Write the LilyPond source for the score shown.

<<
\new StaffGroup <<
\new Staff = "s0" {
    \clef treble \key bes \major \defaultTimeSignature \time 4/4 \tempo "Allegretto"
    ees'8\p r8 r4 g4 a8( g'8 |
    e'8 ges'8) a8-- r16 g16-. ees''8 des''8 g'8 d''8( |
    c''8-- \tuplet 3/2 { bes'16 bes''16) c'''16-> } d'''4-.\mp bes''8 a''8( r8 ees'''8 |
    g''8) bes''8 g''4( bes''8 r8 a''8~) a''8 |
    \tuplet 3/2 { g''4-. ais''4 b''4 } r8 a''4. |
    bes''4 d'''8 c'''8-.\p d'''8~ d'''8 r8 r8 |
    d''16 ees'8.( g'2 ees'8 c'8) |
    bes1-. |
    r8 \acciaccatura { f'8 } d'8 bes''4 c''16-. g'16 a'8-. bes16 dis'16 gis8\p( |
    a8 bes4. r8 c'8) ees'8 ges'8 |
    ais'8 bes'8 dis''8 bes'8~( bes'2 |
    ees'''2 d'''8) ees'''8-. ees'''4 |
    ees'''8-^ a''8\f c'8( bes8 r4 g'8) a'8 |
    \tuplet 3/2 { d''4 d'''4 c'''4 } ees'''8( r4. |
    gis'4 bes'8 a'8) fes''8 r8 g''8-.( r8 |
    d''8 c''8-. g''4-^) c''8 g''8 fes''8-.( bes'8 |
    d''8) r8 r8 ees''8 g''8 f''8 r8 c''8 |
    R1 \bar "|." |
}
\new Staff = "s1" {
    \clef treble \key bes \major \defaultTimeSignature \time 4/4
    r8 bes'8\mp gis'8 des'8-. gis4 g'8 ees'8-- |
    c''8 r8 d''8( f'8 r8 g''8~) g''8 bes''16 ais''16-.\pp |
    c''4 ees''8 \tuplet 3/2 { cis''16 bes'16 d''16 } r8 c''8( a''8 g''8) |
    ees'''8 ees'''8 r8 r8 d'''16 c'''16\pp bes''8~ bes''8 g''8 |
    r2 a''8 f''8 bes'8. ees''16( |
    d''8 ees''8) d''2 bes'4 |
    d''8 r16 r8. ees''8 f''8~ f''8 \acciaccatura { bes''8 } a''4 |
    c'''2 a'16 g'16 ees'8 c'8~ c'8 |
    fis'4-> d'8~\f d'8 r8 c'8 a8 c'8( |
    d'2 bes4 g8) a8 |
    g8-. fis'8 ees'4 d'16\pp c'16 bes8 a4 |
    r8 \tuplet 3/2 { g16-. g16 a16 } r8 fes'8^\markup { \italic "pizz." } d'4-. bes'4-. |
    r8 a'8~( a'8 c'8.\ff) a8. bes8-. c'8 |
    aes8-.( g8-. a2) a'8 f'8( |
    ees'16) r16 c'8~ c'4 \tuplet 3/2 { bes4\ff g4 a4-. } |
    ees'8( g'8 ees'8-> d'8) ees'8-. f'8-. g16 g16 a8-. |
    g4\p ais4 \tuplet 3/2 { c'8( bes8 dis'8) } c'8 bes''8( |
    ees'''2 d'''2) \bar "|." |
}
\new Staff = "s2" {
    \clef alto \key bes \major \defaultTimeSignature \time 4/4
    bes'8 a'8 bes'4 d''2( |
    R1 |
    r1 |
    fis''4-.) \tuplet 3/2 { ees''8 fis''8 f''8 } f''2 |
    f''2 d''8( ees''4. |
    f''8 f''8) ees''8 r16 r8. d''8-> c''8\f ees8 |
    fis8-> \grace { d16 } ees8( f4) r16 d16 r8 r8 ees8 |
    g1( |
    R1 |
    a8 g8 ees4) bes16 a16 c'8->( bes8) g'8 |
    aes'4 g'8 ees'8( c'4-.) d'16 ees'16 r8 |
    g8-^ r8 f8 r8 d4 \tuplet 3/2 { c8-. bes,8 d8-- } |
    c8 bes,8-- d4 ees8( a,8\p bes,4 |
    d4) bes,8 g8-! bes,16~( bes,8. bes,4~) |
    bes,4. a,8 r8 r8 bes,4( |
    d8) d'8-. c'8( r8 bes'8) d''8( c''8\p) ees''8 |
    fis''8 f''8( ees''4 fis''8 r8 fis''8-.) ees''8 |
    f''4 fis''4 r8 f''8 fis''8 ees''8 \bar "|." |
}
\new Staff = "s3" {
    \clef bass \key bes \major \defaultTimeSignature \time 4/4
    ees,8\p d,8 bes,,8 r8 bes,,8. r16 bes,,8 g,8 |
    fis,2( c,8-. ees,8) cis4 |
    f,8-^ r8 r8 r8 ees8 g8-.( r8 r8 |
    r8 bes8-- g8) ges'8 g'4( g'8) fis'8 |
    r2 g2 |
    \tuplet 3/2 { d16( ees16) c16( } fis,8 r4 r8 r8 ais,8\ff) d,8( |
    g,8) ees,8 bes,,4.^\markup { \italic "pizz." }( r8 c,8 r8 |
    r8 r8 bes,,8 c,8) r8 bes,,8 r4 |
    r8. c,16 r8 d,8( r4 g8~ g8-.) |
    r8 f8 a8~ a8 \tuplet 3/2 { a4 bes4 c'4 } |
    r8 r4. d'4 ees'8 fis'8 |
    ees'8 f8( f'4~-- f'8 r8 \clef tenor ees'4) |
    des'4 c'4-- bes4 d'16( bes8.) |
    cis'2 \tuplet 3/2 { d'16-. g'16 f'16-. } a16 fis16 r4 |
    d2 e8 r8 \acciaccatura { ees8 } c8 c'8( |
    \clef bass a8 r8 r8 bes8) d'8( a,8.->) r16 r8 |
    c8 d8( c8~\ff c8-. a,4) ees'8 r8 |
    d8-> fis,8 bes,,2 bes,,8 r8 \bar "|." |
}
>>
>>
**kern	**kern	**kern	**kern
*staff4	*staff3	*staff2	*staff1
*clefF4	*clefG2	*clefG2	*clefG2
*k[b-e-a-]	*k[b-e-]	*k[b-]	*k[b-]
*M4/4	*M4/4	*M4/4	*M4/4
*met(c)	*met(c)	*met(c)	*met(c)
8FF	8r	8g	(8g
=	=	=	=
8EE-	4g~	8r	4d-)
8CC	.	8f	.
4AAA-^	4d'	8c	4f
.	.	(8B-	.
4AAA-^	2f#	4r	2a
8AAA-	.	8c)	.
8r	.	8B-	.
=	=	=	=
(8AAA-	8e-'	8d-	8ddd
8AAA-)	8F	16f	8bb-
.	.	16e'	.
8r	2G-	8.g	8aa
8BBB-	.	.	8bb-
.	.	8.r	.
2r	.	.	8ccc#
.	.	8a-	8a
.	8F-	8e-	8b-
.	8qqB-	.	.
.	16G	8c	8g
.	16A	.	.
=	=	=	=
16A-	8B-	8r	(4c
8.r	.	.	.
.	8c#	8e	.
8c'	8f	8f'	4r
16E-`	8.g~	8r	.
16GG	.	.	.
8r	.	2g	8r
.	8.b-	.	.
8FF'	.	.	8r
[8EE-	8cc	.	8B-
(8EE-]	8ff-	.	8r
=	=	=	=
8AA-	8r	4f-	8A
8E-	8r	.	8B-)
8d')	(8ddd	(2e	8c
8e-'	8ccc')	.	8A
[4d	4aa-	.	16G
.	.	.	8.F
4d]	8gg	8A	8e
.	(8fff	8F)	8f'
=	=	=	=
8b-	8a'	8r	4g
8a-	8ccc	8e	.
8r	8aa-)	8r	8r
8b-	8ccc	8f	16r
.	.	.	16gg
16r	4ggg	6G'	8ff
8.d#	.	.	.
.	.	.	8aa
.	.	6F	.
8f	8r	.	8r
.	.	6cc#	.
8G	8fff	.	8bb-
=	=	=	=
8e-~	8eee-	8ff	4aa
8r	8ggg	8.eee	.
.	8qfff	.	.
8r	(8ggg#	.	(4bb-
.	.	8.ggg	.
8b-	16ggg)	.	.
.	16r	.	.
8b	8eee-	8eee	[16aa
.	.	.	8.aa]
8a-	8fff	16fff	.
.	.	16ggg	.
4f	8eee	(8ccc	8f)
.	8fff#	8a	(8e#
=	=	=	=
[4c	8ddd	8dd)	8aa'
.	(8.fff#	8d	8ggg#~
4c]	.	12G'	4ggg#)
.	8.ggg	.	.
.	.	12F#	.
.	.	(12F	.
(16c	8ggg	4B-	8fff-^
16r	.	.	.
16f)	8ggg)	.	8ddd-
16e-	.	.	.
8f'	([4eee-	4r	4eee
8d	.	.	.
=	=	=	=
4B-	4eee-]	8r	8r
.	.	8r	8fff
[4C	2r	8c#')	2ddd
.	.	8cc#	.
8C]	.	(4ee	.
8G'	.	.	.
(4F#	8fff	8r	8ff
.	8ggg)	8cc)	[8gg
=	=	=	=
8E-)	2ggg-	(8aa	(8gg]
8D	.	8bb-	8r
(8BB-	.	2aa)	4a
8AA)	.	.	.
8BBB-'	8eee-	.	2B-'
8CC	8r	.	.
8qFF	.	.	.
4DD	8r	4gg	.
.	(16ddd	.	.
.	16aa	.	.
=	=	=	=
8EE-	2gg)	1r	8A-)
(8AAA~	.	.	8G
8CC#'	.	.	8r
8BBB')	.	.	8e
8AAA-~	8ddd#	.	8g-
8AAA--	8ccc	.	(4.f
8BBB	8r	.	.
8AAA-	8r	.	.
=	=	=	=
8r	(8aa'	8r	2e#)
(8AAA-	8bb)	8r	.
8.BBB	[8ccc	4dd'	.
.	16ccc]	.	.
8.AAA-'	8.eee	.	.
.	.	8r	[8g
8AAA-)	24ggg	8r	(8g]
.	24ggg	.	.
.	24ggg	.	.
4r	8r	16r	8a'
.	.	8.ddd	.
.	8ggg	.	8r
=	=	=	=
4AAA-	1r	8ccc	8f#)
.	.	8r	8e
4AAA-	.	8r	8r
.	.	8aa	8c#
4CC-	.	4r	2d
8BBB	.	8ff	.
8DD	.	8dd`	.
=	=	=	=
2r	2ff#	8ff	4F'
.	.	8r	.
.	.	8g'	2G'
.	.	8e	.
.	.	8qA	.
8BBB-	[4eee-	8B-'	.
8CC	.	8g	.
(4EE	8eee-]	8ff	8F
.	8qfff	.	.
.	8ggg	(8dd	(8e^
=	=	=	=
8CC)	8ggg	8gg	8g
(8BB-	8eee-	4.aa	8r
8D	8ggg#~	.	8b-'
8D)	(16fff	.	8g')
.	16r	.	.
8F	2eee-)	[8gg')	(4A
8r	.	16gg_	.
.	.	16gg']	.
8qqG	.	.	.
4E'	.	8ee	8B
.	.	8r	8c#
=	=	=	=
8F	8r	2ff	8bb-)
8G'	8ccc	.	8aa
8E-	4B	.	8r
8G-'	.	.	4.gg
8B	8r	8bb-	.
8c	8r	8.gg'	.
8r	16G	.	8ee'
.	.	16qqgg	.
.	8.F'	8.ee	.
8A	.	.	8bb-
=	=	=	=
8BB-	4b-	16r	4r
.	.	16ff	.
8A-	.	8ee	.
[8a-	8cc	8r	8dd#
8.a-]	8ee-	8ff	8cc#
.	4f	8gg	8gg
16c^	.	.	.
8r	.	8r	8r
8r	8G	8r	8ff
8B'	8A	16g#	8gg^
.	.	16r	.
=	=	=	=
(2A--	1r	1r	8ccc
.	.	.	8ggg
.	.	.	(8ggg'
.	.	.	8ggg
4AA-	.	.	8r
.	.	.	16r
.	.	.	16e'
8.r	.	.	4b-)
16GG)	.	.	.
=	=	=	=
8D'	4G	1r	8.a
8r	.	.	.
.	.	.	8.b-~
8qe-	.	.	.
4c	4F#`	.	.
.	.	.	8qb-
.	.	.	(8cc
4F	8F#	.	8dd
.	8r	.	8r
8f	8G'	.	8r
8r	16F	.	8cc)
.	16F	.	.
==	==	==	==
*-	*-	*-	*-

- - - - -

[Task goal] Pull out each line in the records above that contains the string "time", and list those lines in order.

[Response]
    \clef treble \key bes \major \defaultTimeSignature \time 4/4 \tempo "Allegretto"
    \clef treble \key bes \major \defaultTimeSignature \time 4/4
    \clef alto \key bes \major \defaultTimeSignature \time 4/4
    \clef bass \key bes \major \defaultTimeSignature \time 4/4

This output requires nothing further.